### Source material
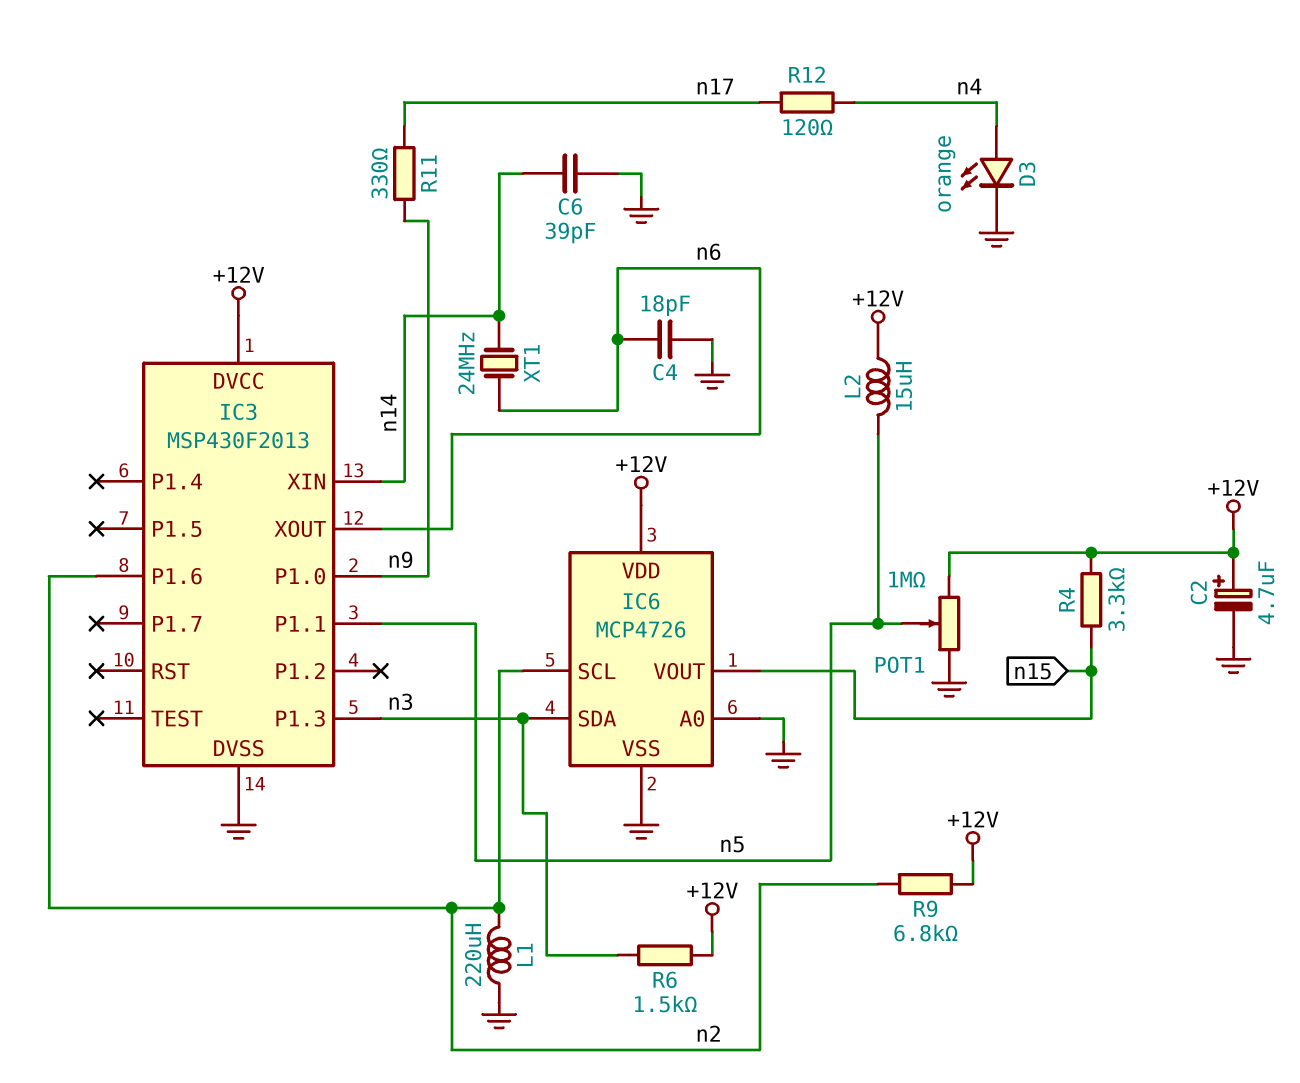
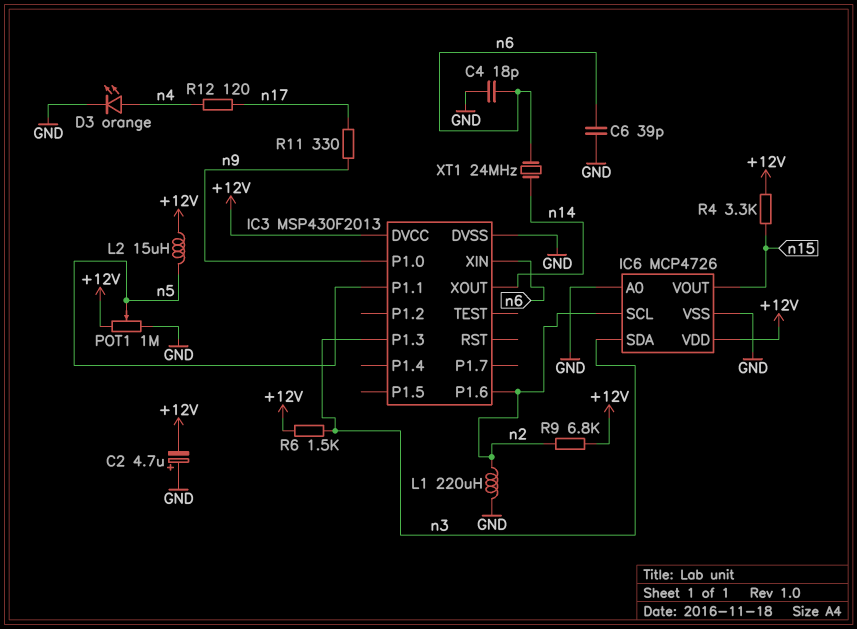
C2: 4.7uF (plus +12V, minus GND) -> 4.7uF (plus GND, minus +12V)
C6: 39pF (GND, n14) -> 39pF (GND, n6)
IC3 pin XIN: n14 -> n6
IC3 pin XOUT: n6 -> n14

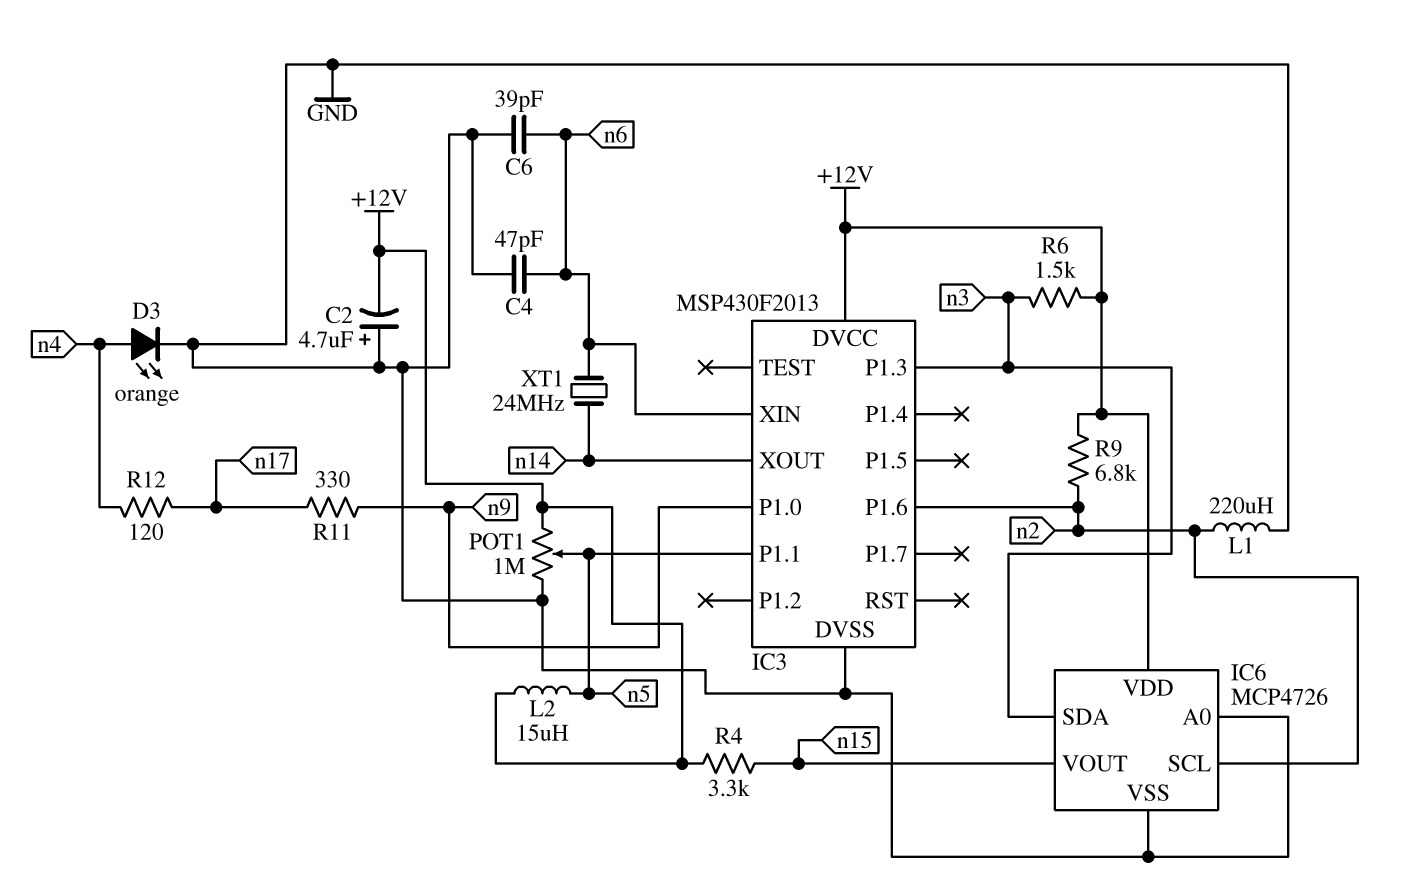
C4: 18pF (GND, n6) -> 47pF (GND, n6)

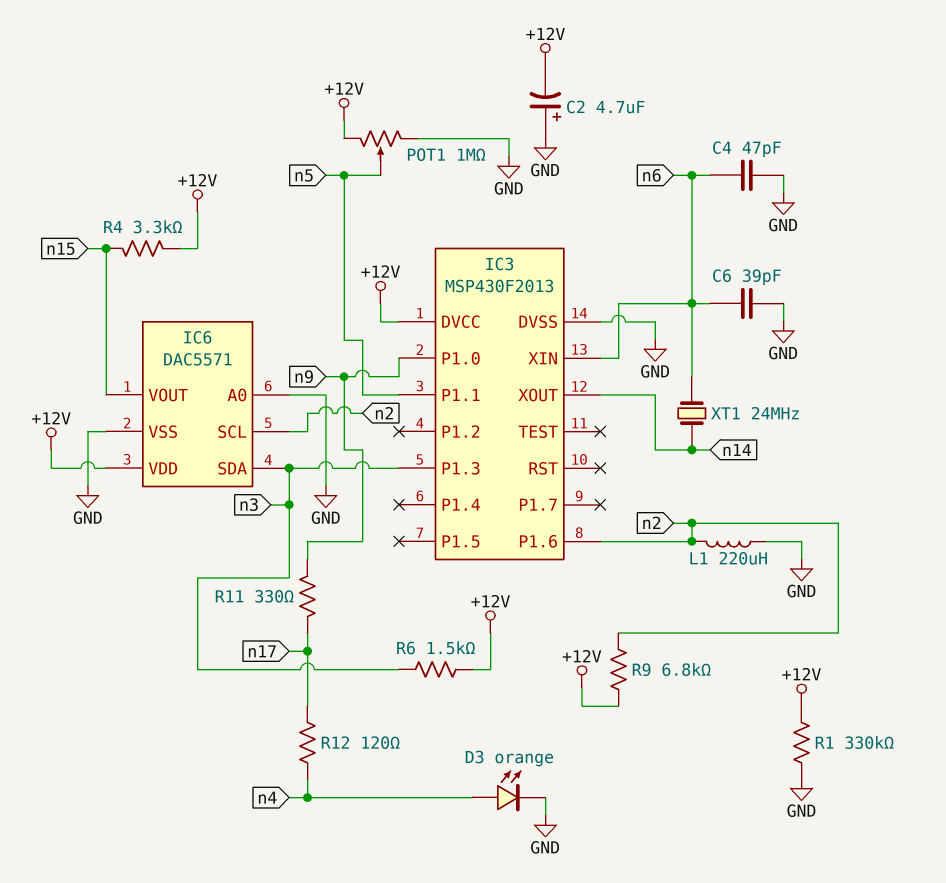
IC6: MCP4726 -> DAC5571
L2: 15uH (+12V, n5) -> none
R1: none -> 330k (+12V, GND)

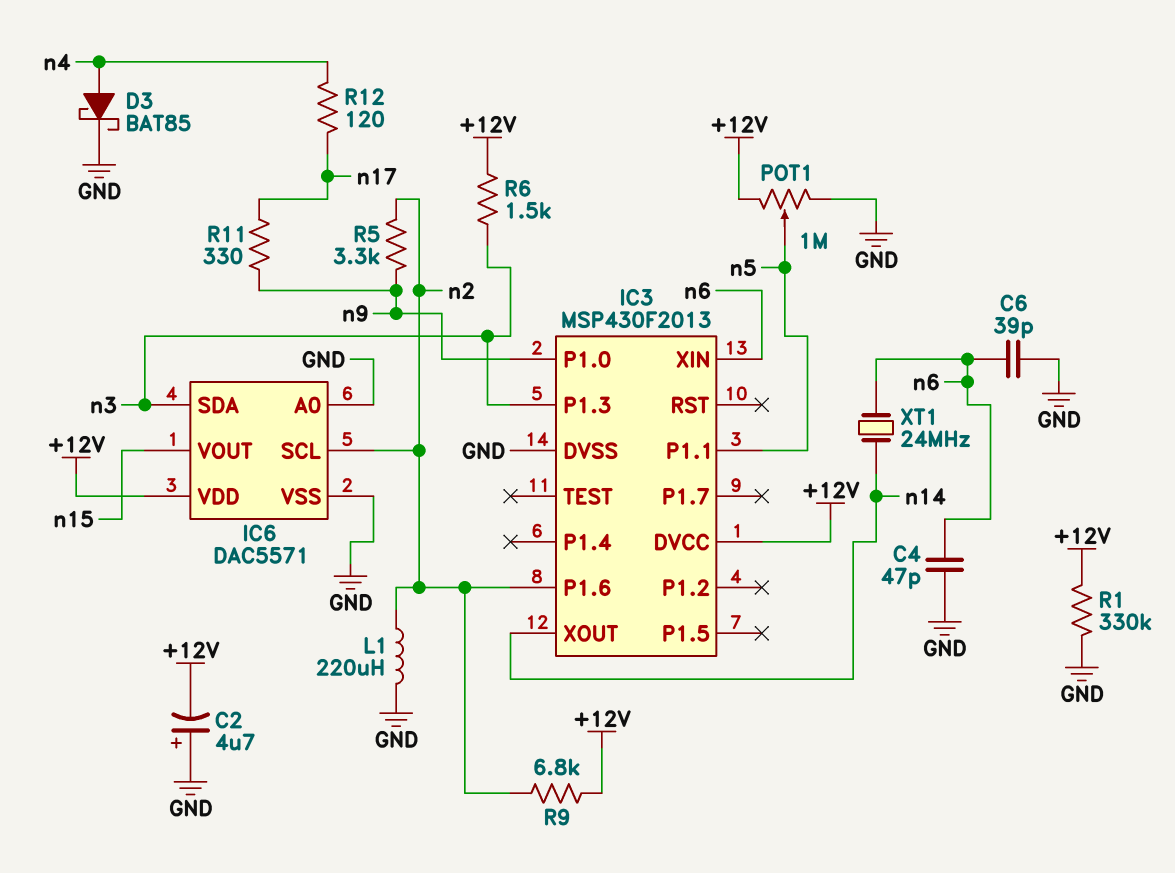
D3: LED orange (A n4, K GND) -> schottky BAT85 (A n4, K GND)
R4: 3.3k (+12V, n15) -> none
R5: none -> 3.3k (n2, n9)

...

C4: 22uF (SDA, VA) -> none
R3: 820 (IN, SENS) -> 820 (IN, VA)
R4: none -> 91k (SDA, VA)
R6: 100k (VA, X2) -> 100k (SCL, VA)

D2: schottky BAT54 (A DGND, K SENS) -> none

### Activity
Search the entries for the word "schottky" and pick out every line that holds it.

### Output for this task
D3: LED orange (A n4, K GND) -> schottky BAT85 (A n4, K GND)
D2: schottky BAT54 (A DGND, K SENS) -> none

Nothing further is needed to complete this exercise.